*** Opening of SOURCE INFORMATION ***
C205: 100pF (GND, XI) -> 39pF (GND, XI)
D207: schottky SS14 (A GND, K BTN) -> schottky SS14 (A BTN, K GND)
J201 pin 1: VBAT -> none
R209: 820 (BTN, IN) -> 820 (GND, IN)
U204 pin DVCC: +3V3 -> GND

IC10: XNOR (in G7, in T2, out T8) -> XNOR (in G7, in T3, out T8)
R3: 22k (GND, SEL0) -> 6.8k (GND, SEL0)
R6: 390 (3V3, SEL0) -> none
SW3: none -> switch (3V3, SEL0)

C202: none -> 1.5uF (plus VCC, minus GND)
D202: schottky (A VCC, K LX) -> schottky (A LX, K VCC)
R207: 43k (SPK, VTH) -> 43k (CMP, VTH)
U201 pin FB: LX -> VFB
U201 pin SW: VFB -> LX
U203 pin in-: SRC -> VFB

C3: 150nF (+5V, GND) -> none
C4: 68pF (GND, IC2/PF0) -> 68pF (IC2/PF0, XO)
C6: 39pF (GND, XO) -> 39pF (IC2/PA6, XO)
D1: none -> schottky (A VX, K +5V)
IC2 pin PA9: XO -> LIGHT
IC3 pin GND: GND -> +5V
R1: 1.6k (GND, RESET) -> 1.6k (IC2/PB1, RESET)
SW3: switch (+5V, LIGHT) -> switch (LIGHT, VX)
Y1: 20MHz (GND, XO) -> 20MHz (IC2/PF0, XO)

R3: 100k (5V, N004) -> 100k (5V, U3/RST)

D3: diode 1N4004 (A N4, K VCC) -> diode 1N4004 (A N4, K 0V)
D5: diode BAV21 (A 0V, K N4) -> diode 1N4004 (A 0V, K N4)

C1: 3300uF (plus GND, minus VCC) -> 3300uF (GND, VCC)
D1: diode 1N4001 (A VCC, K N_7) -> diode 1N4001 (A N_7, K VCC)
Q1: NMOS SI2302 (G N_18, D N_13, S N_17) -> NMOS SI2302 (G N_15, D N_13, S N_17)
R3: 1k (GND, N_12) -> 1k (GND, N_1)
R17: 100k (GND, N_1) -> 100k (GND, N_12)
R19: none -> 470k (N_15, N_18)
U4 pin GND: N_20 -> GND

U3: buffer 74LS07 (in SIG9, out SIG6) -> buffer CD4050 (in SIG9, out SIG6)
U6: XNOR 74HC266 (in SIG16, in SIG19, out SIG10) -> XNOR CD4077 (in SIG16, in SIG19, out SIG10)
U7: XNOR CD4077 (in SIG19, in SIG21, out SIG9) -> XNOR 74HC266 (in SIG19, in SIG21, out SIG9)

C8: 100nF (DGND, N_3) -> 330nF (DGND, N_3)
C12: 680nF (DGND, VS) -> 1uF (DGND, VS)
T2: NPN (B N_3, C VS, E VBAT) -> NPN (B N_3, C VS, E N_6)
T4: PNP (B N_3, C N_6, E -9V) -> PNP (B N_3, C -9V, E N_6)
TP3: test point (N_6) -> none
*** Close of SOURCE INFORMATION ***
WHAT TO DO
Among the entries above, copy exactly only the lines starting with the one containing "U201 pin FB: LX -> VFB" and going through the one containing "R1: 1.6k (GND, RESET)", both ends included.

TASK OUTPUT
U201 pin FB: LX -> VFB
U201 pin SW: VFB -> LX
U203 pin in-: SRC -> VFB

C3: 150nF (+5V, GND) -> none
C4: 68pF (GND, IC2/PF0) -> 68pF (IC2/PF0, XO)
C6: 39pF (GND, XO) -> 39pF (IC2/PA6, XO)
D1: none -> schottky (A VX, K +5V)
IC2 pin PA9: XO -> LIGHT
IC3 pin GND: GND -> +5V
R1: 1.6k (GND, RESET) -> 1.6k (IC2/PB1, RESET)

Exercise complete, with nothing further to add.